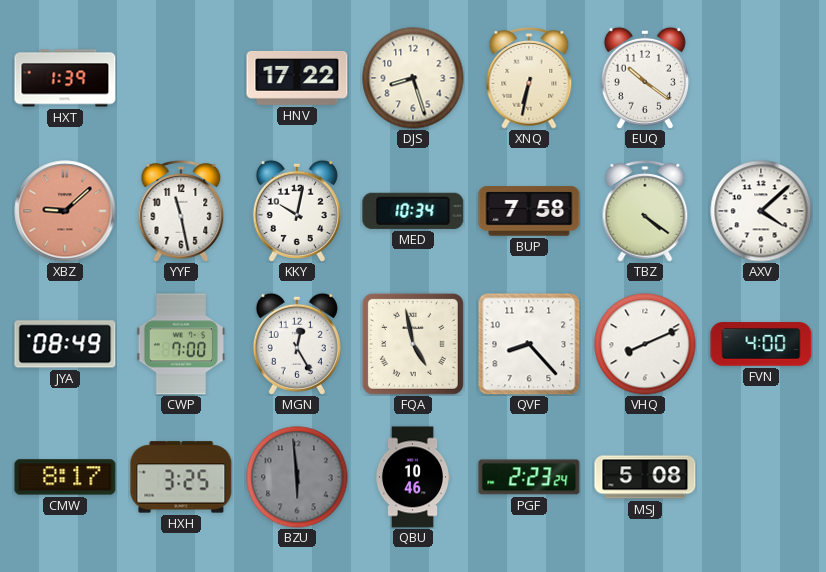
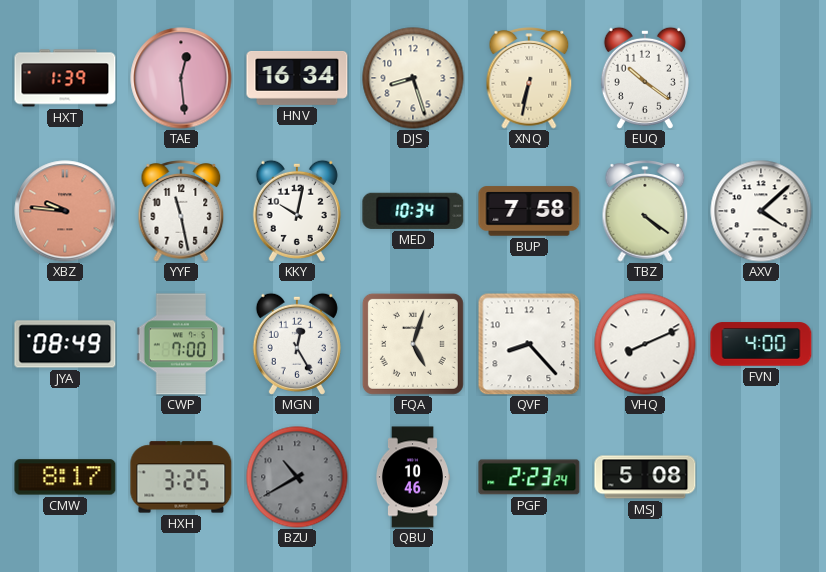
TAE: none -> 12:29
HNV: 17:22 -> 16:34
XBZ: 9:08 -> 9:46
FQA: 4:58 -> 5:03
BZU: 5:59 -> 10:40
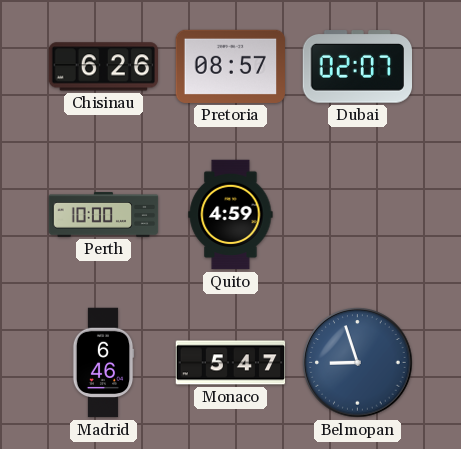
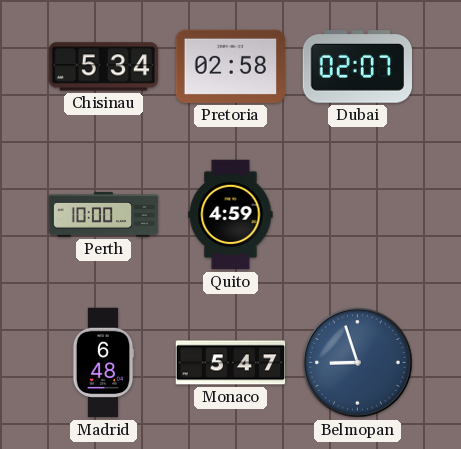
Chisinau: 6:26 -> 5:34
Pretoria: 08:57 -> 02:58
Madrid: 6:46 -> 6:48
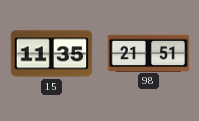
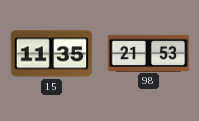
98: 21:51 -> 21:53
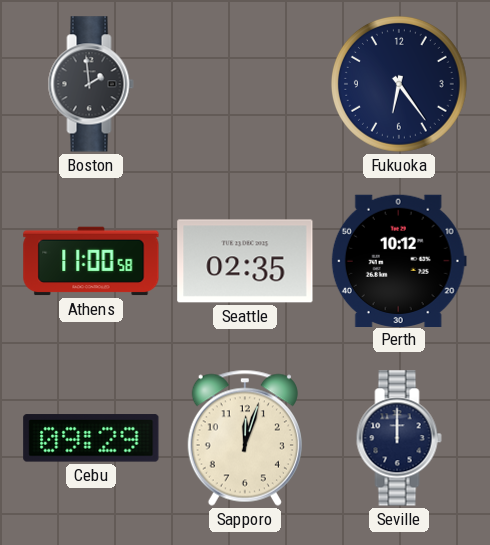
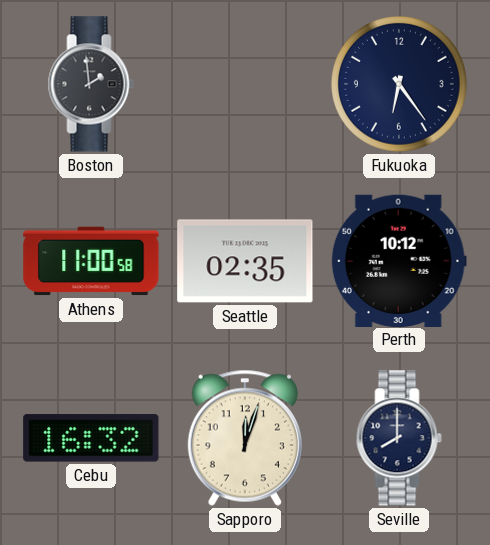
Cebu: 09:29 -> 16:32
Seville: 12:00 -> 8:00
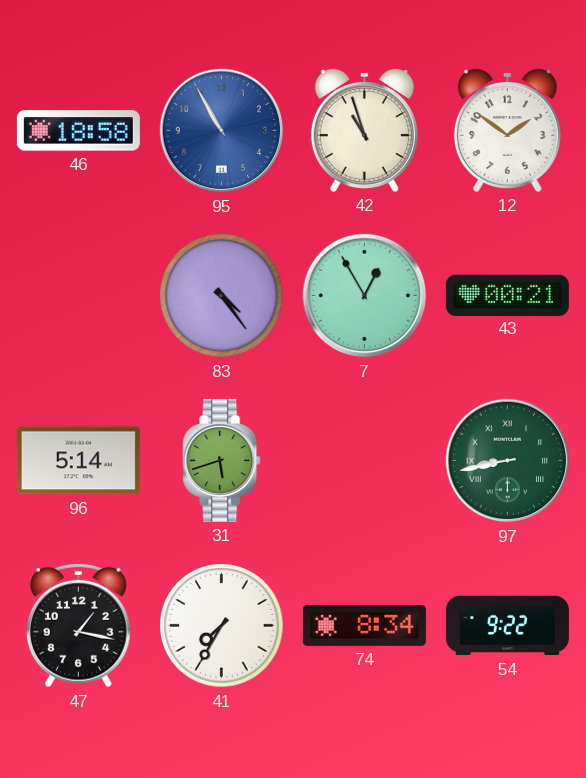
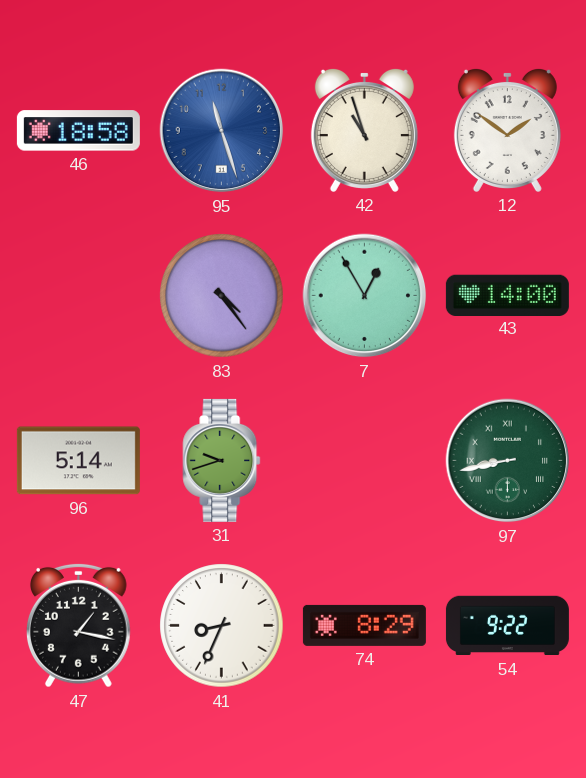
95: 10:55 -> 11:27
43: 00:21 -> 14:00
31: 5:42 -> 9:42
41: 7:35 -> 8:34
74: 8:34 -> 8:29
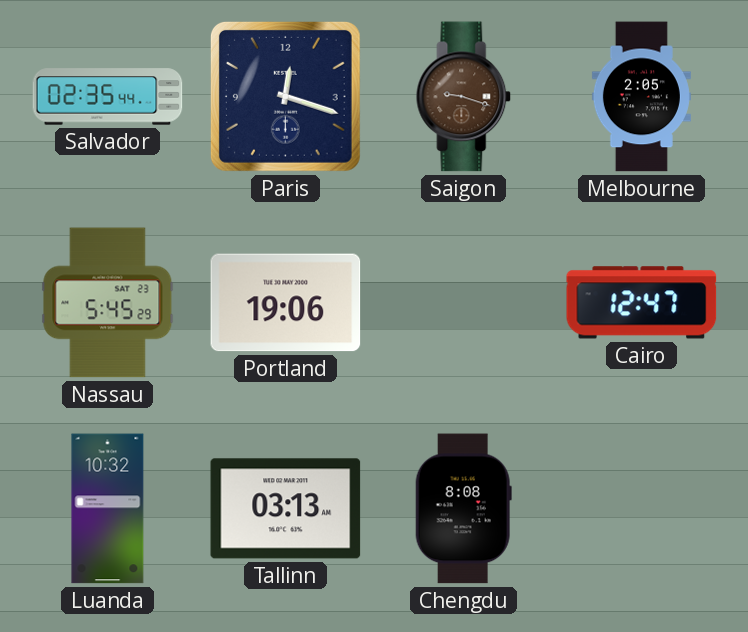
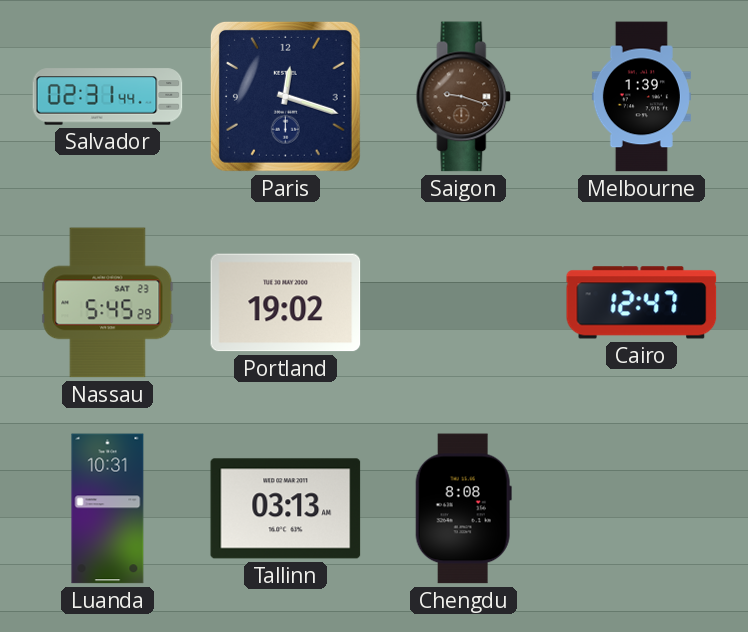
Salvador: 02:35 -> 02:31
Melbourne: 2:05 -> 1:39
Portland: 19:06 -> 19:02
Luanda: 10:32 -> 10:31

### Exercise prompt
Lay out every line of text in the data above as one numbered list, skipping blank lines. Leave the pictures out of your answer.

### Written solution
1. TAE: none -> 12:29
2. HNV: 17:22 -> 16:34
3. XBZ: 9:08 -> 9:46
4. FQA: 4:58 -> 5:03
5. BZU: 5:59 -> 10:40
6. Chisinau: 6:26 -> 5:34
7. Pretoria: 08:57 -> 02:58
8. Madrid: 6:46 -> 6:48
9. 98: 21:51 -> 21:53
10. Cebu: 09:29 -> 16:32
11. Seville: 12:00 -> 8:00
12. 95: 10:55 -> 11:27
13. 43: 00:21 -> 14:00
14. 31: 5:42 -> 9:42
15. 41: 7:35 -> 8:34
16. 74: 8:34 -> 8:29
17. Salvador: 02:35 -> 02:31
18. Melbourne: 2:05 -> 1:39
19. Portland: 19:06 -> 19:02
20. Luanda: 10:32 -> 10:31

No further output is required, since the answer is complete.